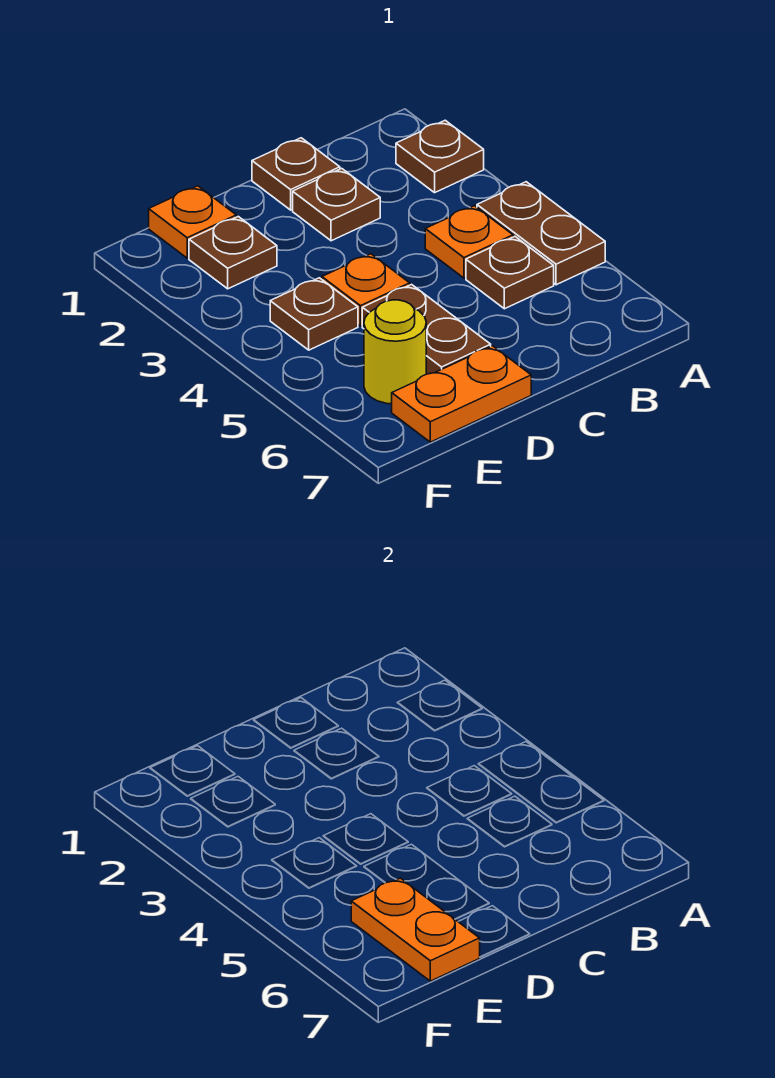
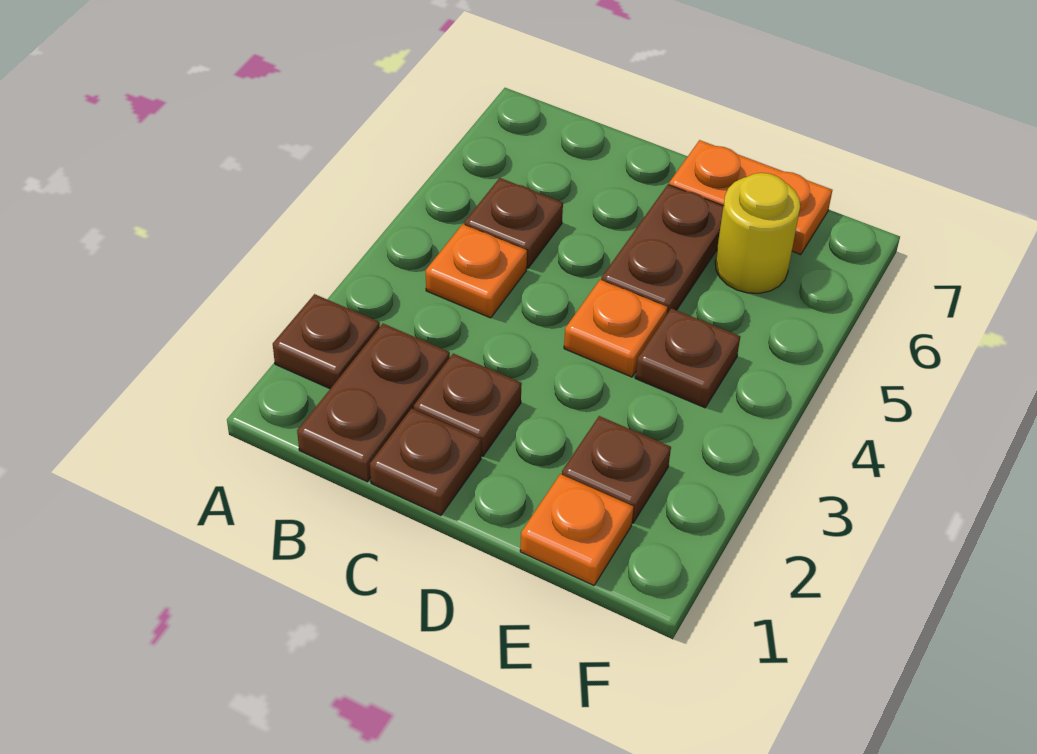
brown plate A4:A5 level 1 -> brown plate B1:B2 level 1
orange plate E6:E7 level 2 -> none

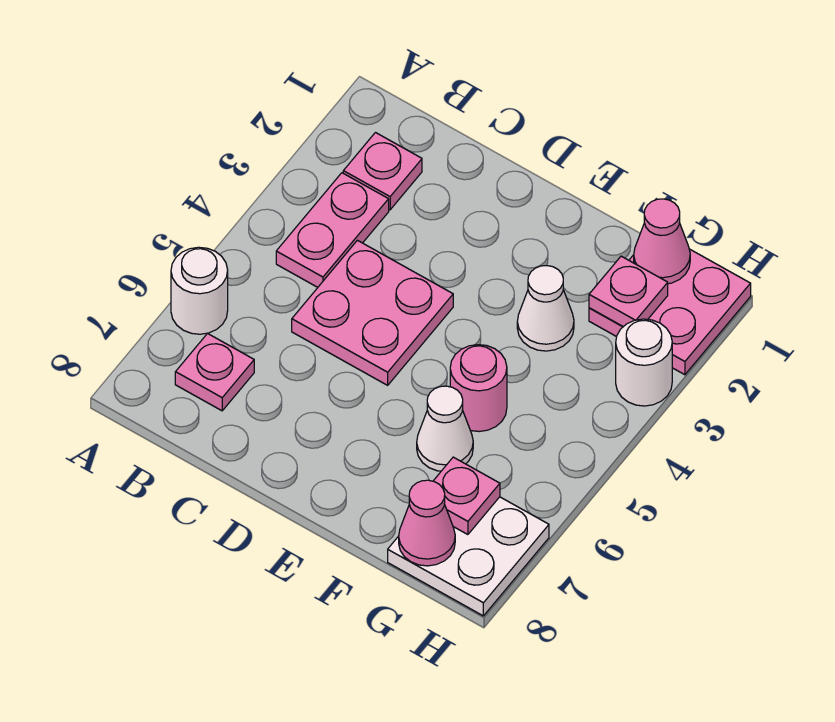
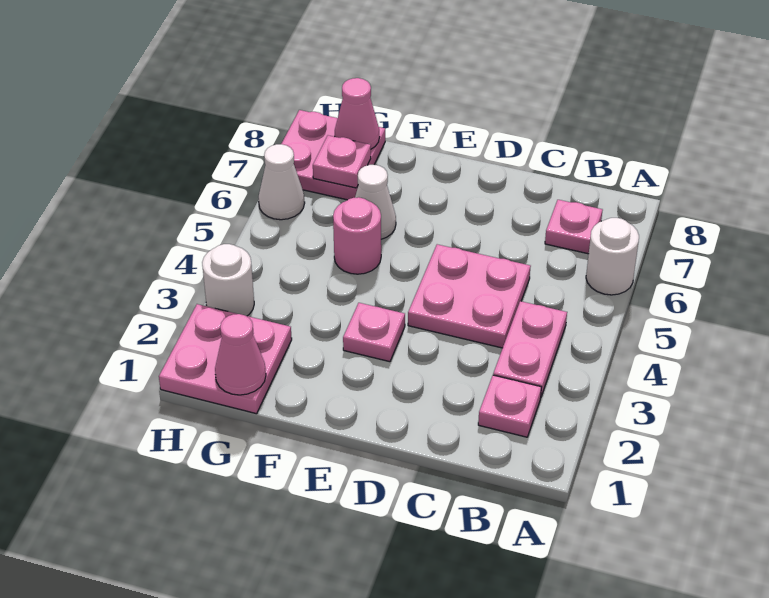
white cone F3 level 1 -> white cone H6 level 1
pink plate G2 level 2 -> pink plate E3 level 1
white plate G7:H8 level 1 -> pink plate G7:H8 level 1

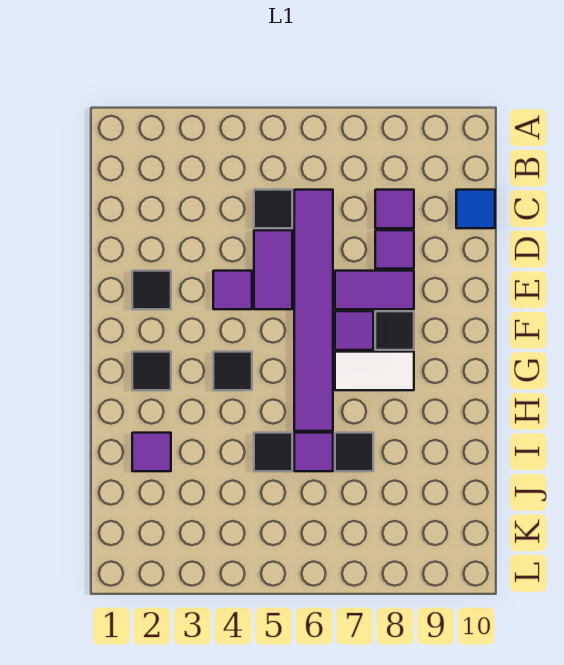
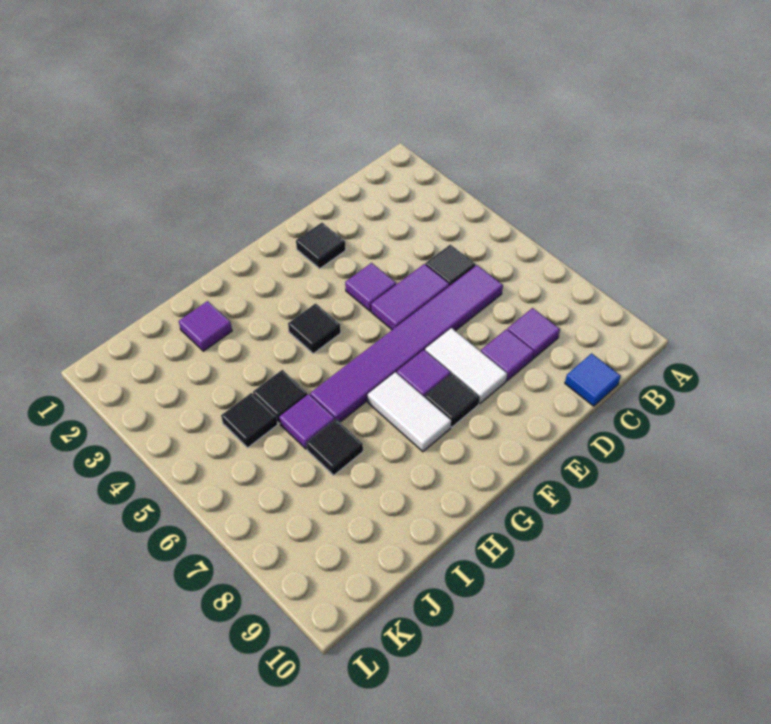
purple tile E7:E8 level 1 -> white tile E7:E8 level 1
black tile G2 level 1 -> black tile J5 level 1

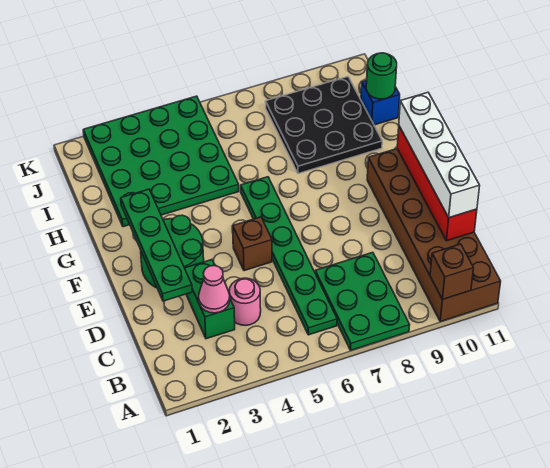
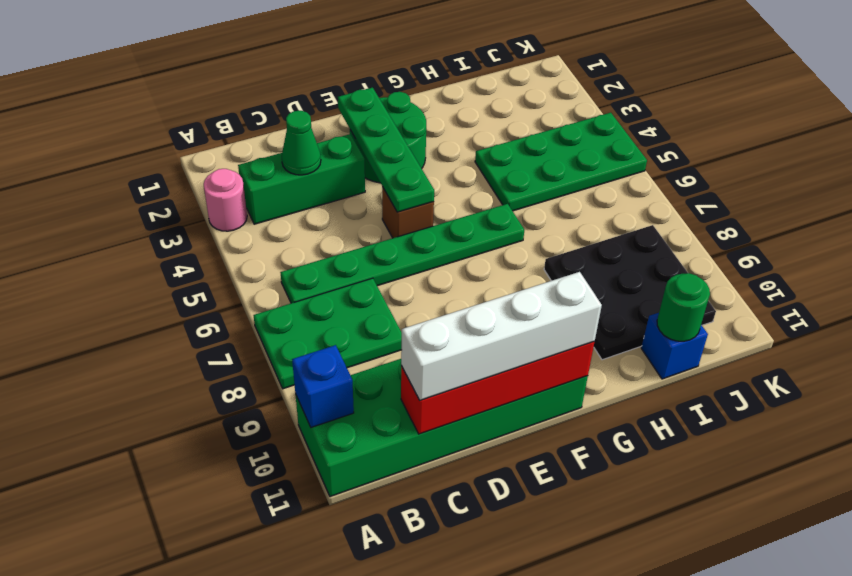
brown brick A10:F11 level 1 -> green brick A10:F11 level 1
brown brick A10 level 2 -> blue brick A10 level 2
green brick C3:D3 level 1 -> green brick B3:D3 level 1
pink cone C3 level 2 -> green cone C3 level 2
pink round brick C4 level 1 -> pink round brick A3 level 1
green plate D2:G2 level 2 -> green plate E2:E5 level 2
green plate H2:K5 level 1 -> green plate H4:K5 level 1

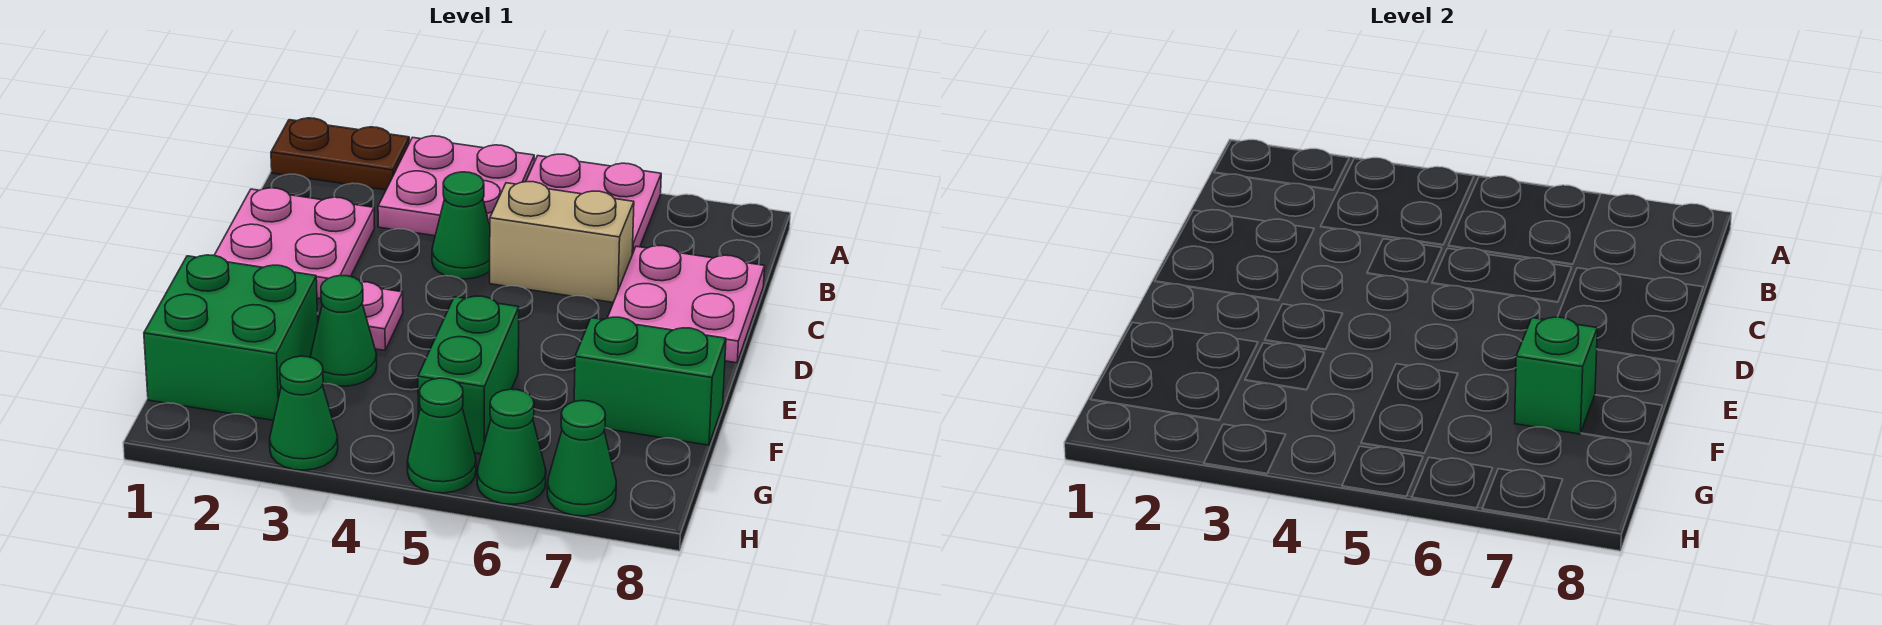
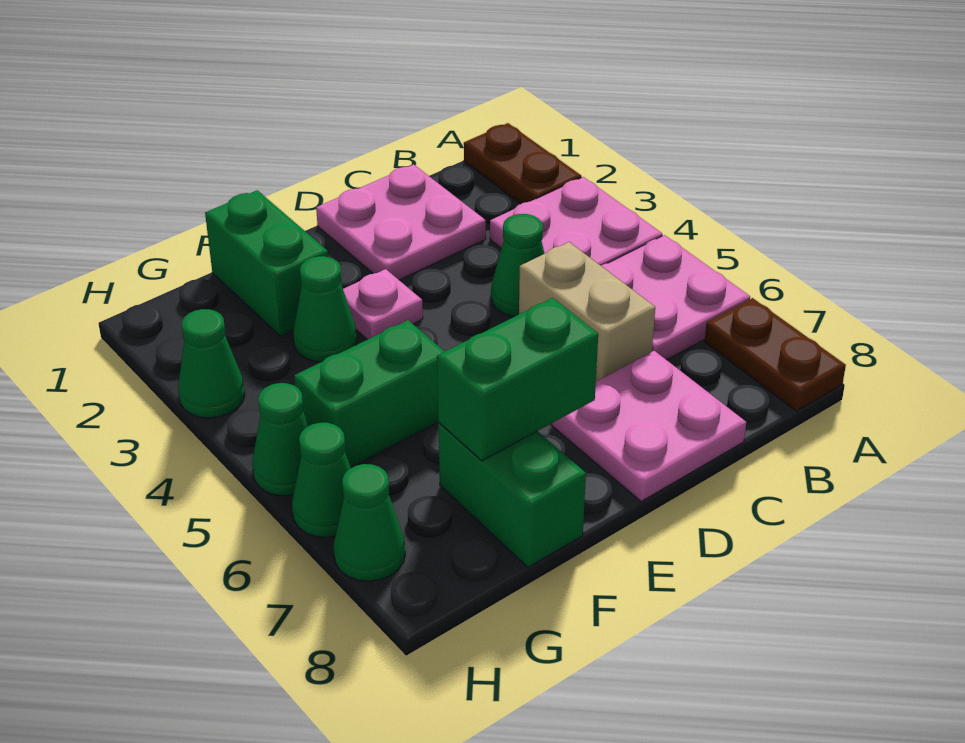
none -> brown plate A7:A8 level 1
green brick F1:G2 level 1 -> green brick F1:F2 level 1
green brick F7 level 2 -> green brick E7:F7 level 2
:::::
» **Exercise details**
Would you return all of the entries unchanged while omitting the images?

» **Worked solution**
brown plate A4:A5 level 1 -> brown plate B1:B2 level 1
orange plate E6:E7 level 2 -> none

white cone F3 level 1 -> white cone H6 level 1
pink plate G2 level 2 -> pink plate E3 level 1
white plate G7:H8 level 1 -> pink plate G7:H8 level 1

purple tile E7:E8 level 1 -> white tile E7:E8 level 1
black tile G2 level 1 -> black tile J5 level 1

brown brick A10:F11 level 1 -> green brick A10:F11 level 1
brown brick A10 level 2 -> blue brick A10 level 2
green brick C3:D3 level 1 -> green brick B3:D3 level 1
pink cone C3 level 2 -> green cone C3 level 2
pink round brick C4 level 1 -> pink round brick A3 level 1
green plate D2:G2 level 2 -> green plate E2:E5 level 2
green plate H2:K5 level 1 -> green plate H4:K5 level 1

none -> brown plate A7:A8 level 1
green brick F1:G2 level 1 -> green brick F1:F2 level 1
green brick F7 level 2 -> green brick E7:F7 level 2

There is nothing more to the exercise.